##### Source information #####

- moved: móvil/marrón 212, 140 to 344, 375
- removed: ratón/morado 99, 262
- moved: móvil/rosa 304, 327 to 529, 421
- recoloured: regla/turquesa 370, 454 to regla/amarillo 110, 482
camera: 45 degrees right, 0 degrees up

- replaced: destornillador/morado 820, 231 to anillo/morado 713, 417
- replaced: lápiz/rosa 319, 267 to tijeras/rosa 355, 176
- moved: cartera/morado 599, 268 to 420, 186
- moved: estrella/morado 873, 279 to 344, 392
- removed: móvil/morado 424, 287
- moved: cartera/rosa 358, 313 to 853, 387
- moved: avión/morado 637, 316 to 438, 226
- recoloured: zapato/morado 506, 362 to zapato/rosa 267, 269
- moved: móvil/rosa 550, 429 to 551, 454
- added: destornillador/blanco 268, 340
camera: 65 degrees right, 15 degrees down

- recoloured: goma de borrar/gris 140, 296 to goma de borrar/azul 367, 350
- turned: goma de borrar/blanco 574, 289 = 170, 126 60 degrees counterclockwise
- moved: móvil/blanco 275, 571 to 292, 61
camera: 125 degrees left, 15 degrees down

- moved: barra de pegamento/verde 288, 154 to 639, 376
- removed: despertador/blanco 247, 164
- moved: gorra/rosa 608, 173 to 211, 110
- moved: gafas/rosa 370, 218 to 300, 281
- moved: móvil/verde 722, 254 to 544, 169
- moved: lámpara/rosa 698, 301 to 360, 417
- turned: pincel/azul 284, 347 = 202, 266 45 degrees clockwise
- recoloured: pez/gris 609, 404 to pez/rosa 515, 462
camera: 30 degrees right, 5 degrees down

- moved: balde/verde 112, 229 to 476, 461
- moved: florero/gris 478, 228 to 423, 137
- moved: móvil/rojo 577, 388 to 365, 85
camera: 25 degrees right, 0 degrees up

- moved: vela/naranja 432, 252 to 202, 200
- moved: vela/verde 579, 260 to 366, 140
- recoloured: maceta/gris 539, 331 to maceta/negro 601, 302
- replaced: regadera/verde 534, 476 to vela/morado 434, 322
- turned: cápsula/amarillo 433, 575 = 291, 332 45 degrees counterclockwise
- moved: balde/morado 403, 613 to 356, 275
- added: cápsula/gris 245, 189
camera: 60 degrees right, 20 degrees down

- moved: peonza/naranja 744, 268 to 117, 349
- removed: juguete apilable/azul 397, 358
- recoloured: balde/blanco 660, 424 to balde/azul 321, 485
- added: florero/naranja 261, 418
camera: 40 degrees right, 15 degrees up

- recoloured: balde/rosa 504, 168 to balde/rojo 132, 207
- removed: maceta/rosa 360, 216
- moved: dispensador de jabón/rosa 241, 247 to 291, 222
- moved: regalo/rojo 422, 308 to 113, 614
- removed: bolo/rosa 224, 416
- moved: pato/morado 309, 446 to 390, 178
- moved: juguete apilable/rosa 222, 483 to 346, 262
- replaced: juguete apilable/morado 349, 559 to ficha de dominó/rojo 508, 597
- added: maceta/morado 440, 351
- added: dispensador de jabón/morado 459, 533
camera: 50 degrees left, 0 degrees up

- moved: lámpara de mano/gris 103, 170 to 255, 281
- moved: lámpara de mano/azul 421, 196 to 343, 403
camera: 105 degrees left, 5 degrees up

#####

▶ _What is needed_
Scan the material and collect every line that contains "blanco".

▶ _Task response_
- added: destornillador/blanco 268, 340
- turned: goma de borrar/blanco 574, 289 = 170, 126 60 degrees counterclockwise
- moved: móvil/blanco 275, 571 to 292, 61
- removed: despertador/blanco 247, 164
- recoloured: balde/blanco 660, 424 to balde/azul 321, 485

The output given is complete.